> _Instructions to follow_
Report each line of the data that has "green" somewhere in it.

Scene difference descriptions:
════

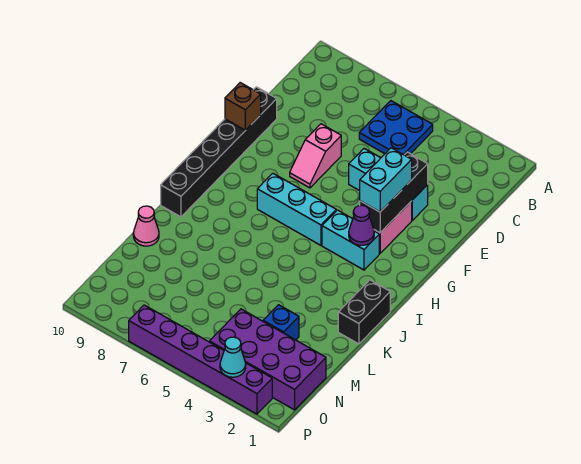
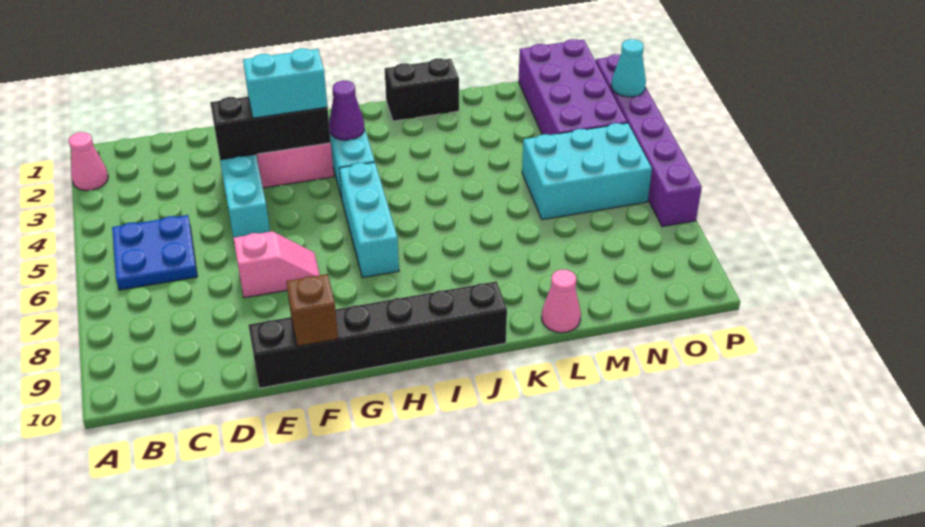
none -> pink cone A2 level 1
blue brick M3 level 1 -> none
none -> cyan brick M5:O6 level 1

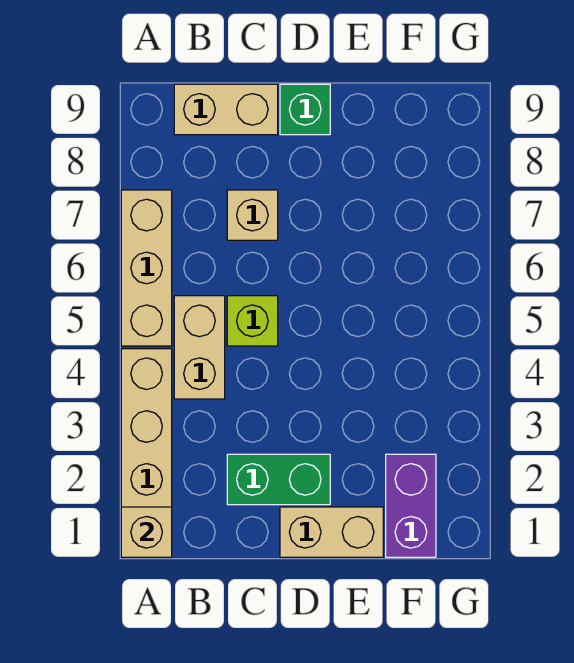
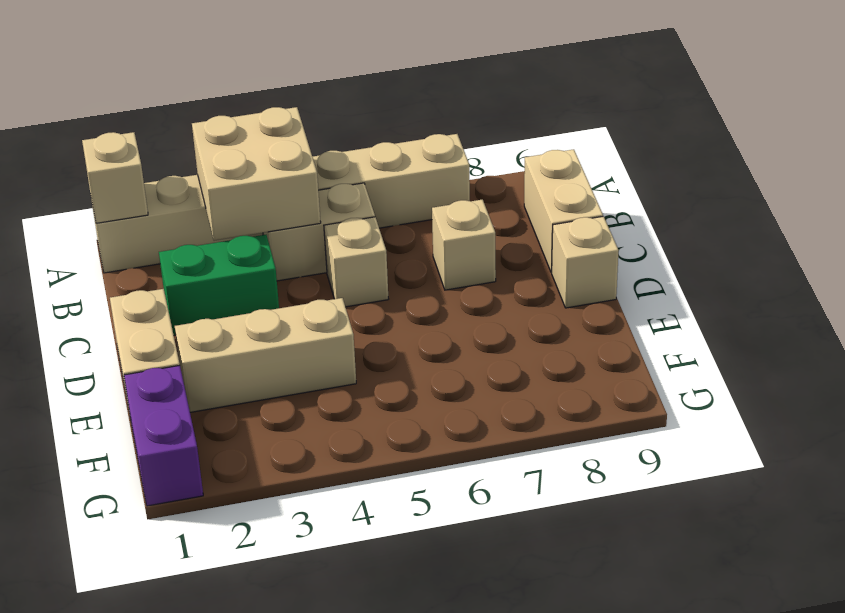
none -> tan brick A3:B4 level 2
green brick C2:D2 level 1 -> green brick C2:C3 level 1
lime brick C5 level 1 -> tan brick C5 level 1
green brick D9 level 1 -> tan brick D9 level 1
none -> tan brick E2:E4 level 1
purple brick F1:F2 level 1 -> purple brick F1:G1 level 1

════

> _Your solution_
green brick C2:D2 level 1 -> green brick C2:C3 level 1
green brick D9 level 1 -> tan brick D9 level 1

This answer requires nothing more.